— start of Exercise inputs —
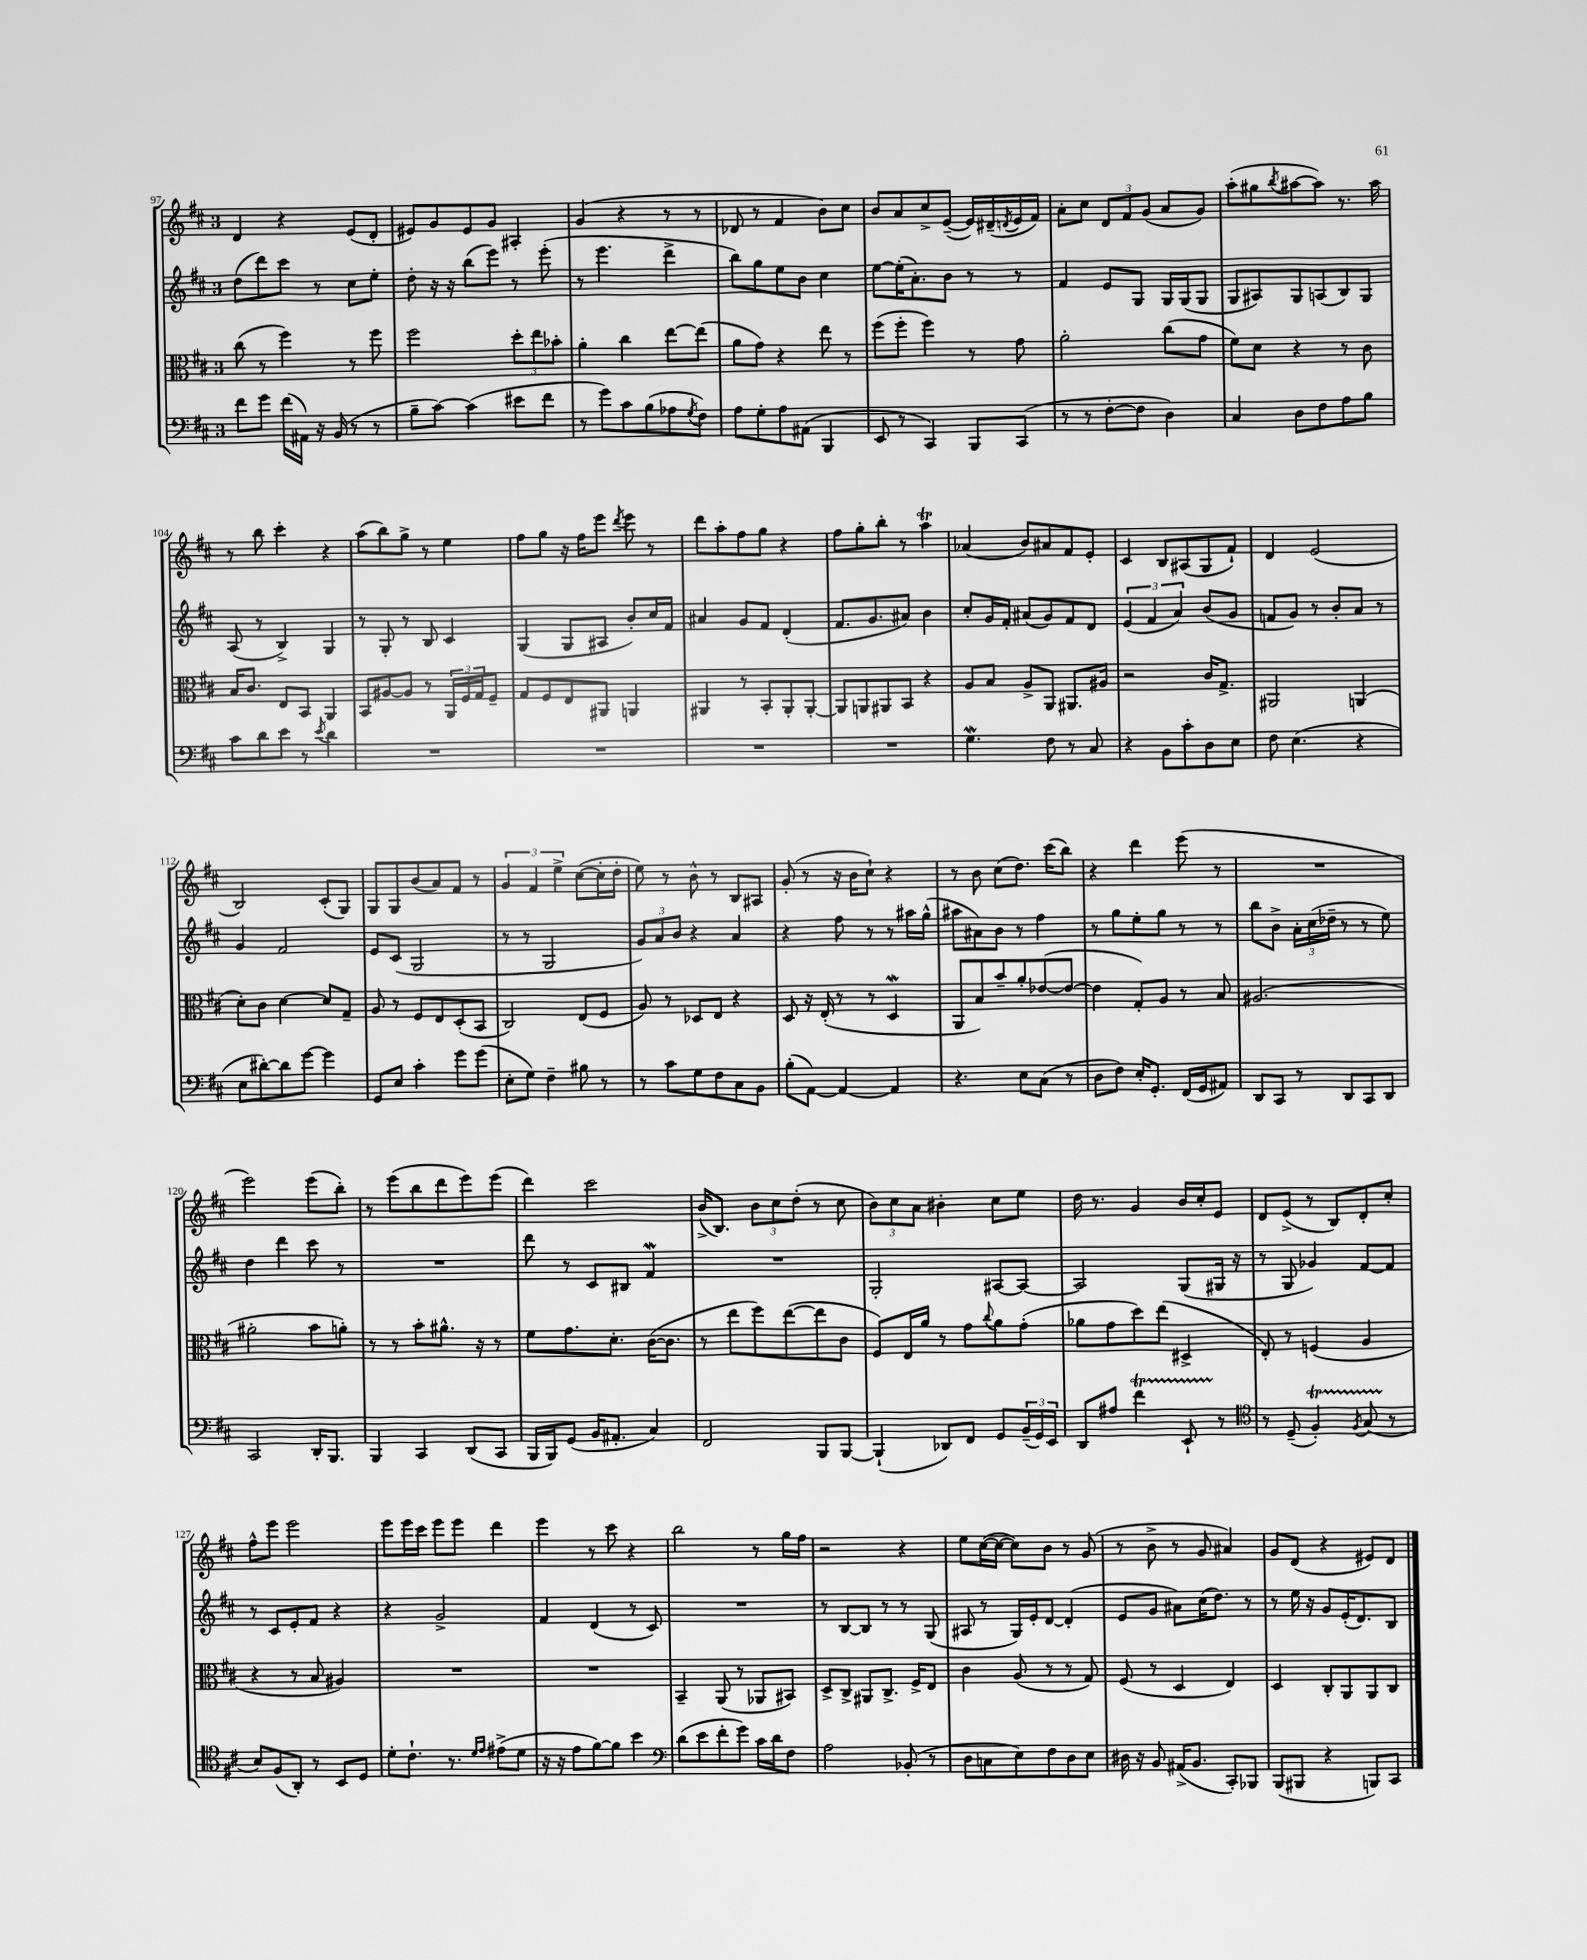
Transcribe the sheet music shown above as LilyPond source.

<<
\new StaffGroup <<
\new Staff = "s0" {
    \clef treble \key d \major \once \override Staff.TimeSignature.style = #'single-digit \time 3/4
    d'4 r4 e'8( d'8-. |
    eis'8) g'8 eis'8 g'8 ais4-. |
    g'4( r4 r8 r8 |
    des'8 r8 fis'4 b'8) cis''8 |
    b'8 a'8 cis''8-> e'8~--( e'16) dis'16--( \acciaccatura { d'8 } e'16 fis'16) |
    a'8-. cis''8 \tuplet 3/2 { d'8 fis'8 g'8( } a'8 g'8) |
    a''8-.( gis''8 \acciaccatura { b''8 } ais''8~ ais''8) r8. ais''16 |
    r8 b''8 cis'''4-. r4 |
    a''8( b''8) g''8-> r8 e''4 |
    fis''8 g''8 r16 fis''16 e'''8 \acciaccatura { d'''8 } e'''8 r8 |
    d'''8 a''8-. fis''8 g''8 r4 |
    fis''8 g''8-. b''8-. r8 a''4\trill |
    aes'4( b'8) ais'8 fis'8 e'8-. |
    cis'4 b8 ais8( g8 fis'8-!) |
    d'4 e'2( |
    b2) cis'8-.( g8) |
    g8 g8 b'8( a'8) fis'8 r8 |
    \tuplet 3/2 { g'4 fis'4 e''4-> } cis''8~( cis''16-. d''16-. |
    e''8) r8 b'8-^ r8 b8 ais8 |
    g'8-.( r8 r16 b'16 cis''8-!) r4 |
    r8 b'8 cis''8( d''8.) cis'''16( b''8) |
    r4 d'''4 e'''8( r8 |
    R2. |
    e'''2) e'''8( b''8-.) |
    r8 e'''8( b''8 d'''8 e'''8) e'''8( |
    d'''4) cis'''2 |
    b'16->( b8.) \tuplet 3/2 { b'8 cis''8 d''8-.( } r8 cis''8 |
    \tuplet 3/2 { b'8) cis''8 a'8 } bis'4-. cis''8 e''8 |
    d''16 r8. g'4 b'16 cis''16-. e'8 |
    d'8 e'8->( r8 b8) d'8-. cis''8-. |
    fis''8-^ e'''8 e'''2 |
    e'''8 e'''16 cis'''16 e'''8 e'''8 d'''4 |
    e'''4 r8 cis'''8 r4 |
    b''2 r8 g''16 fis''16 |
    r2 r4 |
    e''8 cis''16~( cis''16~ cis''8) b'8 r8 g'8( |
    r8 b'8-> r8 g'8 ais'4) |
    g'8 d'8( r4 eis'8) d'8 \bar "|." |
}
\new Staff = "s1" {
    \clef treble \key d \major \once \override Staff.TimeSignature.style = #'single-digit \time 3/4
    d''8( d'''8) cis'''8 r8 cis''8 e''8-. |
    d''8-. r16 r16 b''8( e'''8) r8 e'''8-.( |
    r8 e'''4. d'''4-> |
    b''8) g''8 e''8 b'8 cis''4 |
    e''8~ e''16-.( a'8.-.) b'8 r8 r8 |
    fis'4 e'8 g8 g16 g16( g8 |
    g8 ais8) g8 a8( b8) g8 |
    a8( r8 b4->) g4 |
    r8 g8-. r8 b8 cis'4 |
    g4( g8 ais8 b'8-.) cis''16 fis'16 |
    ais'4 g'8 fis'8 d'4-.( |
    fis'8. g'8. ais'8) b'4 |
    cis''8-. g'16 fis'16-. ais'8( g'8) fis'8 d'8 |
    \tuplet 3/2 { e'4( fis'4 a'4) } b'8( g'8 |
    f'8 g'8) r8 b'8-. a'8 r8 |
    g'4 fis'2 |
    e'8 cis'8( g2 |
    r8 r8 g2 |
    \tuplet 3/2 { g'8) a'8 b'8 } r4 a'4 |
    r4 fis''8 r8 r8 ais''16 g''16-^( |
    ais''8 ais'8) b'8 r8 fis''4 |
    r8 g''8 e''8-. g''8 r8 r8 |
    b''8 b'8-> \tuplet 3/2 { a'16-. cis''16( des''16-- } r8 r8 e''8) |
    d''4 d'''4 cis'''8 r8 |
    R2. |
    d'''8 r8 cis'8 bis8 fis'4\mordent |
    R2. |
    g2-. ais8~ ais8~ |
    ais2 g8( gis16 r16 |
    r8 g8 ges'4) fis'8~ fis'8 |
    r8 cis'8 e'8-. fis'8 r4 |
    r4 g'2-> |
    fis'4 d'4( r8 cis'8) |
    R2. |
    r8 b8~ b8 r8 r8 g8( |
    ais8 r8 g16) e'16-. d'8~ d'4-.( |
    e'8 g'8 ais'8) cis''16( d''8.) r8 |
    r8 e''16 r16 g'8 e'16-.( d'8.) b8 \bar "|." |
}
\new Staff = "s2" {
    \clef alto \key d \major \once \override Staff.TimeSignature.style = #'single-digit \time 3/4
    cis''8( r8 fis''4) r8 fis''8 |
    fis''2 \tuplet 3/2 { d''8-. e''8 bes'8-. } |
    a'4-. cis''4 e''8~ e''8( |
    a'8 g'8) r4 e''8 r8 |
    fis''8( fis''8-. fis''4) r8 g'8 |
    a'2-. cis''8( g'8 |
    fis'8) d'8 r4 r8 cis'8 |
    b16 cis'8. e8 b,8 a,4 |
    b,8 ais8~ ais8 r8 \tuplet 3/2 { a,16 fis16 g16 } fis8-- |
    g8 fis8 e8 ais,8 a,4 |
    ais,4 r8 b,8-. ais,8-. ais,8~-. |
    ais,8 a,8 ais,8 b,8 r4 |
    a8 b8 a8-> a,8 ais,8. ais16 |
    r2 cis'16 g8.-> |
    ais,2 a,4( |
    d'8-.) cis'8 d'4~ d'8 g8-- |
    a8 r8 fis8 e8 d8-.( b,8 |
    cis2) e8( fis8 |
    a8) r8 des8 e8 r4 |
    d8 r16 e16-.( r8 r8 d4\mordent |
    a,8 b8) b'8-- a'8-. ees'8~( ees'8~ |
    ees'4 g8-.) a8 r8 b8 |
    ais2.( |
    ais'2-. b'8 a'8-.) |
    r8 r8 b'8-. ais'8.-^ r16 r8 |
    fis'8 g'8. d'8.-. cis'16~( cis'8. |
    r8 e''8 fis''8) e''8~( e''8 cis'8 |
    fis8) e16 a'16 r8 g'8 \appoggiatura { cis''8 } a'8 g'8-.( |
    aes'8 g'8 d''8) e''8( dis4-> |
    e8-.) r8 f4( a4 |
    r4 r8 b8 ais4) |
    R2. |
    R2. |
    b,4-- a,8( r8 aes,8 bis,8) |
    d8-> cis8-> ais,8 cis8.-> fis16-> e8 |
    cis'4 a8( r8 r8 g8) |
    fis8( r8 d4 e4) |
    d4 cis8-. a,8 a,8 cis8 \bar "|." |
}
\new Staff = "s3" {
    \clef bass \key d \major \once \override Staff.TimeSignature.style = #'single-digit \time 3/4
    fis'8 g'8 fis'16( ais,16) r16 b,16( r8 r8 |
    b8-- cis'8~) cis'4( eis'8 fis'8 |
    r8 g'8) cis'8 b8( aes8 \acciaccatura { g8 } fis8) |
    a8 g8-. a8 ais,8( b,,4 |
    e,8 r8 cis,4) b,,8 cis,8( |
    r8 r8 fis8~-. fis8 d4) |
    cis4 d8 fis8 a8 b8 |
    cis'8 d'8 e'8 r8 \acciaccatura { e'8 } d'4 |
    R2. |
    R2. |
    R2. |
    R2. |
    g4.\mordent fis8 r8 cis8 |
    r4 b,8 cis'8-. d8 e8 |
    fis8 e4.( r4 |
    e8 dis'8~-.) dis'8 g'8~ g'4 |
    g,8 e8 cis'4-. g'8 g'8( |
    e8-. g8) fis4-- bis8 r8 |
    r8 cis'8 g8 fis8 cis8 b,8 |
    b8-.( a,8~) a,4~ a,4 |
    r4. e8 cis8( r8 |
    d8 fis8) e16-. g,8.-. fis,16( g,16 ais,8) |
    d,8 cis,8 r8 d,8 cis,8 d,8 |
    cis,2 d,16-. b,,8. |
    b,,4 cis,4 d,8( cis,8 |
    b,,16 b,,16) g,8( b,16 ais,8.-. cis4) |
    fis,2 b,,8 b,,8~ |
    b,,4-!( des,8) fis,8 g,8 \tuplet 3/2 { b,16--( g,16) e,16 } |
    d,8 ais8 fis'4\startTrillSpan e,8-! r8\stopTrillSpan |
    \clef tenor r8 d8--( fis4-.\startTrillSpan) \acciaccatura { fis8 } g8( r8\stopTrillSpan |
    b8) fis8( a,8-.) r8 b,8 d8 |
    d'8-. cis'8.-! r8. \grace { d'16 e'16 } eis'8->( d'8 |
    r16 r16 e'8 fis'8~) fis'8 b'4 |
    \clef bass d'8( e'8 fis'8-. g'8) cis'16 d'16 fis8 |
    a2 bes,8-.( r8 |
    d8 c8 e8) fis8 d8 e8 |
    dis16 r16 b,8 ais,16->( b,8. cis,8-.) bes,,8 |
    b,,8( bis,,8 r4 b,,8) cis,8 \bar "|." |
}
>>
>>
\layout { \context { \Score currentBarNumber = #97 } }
— end of Exercise inputs —
List every line of the records that contains the string "mordent".

    d'''8 r8 cis'8 bis8 fis'4\mordent |
    d8 r16 e16-.( r8 r8 d4\mordent |
    g4.\mordent fis8 r8 cis8 |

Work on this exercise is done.